- _What you have to do_:
Search the data below for the string "schottky". Extract every line that contains it.

- _Data to examine_:
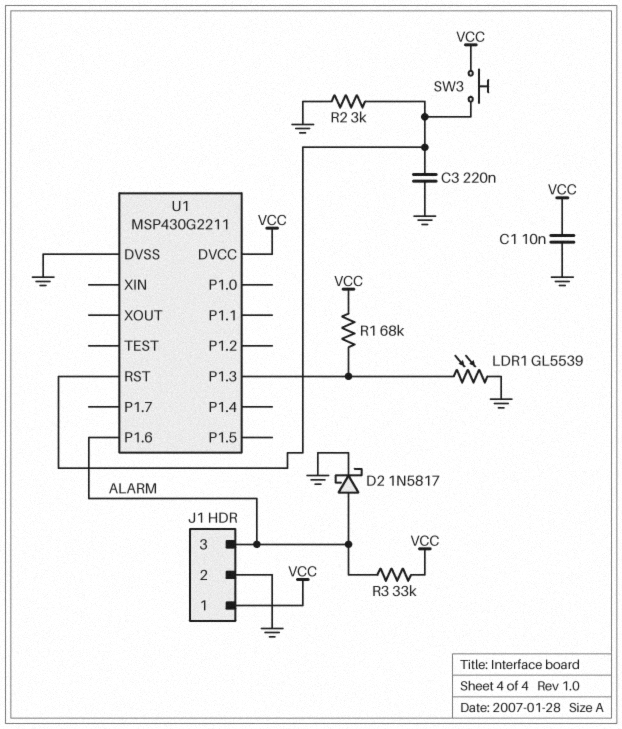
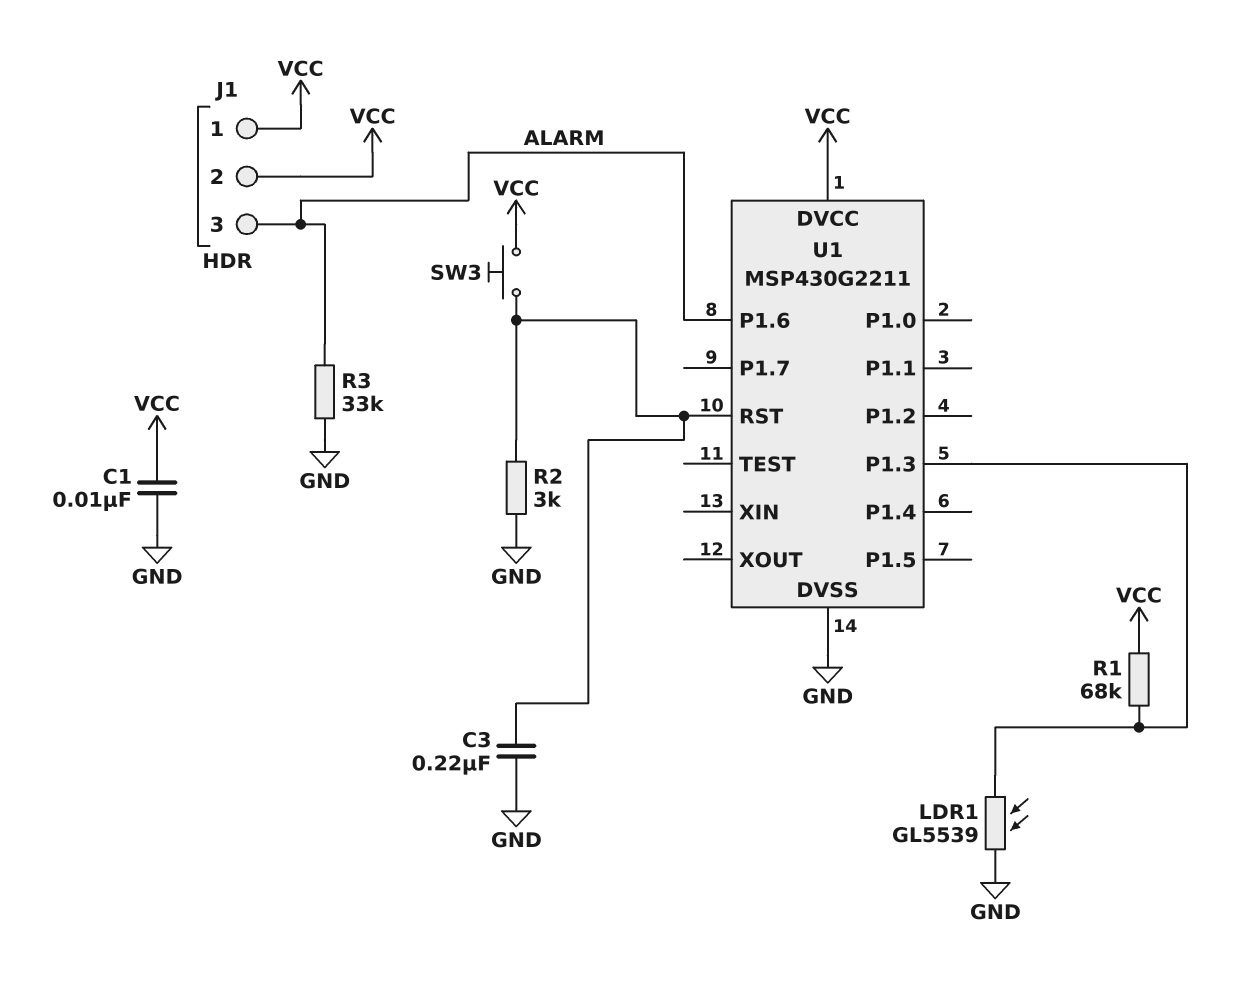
D2: schottky 1N5817 (A ALARM, K GND) -> none
J1 pin 2: GND -> VCC
R3: 33k (ALARM, VCC) -> 33k (ALARM, GND)

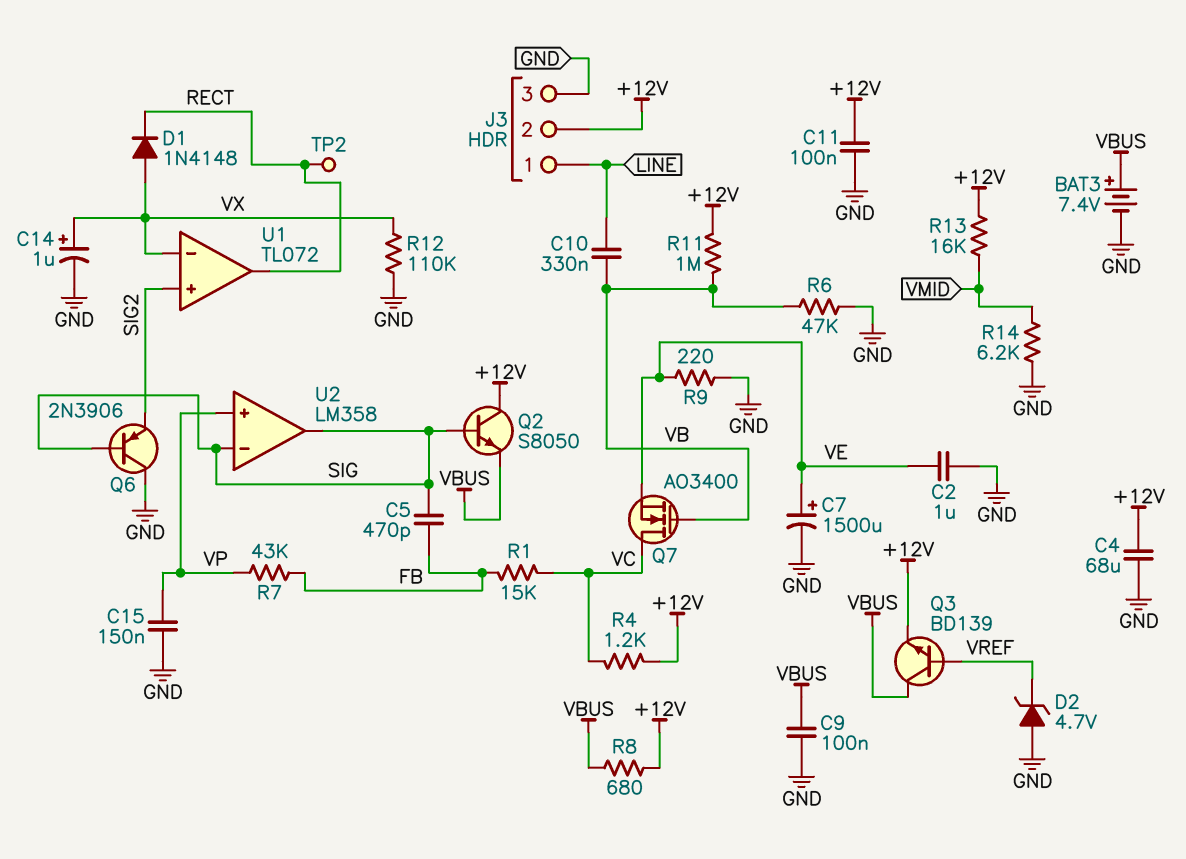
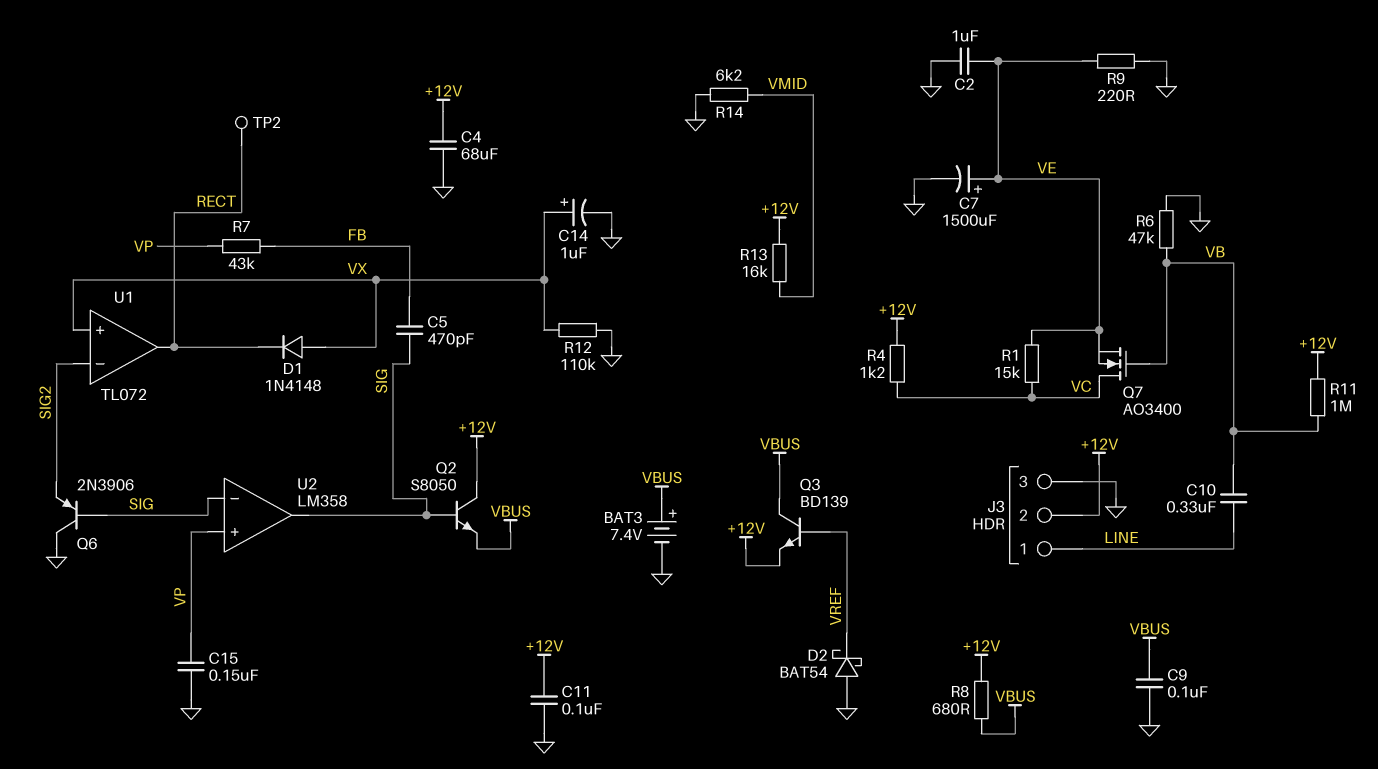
D2: zener 4.7V (A GND, K VREF) -> schottky BAT54 (A GND, K VREF)
R1: 15k (FB, VC) -> 15k (VC, VE)
U1 pin in+: SIG2 -> VX
U1 pin in-: VX -> SIG2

- _Solution to this problem_:
D2: schottky 1N5817 (A ALARM, K GND) -> none
D2: zener 4.7V (A GND, K VREF) -> schottky BAT54 (A GND, K VREF)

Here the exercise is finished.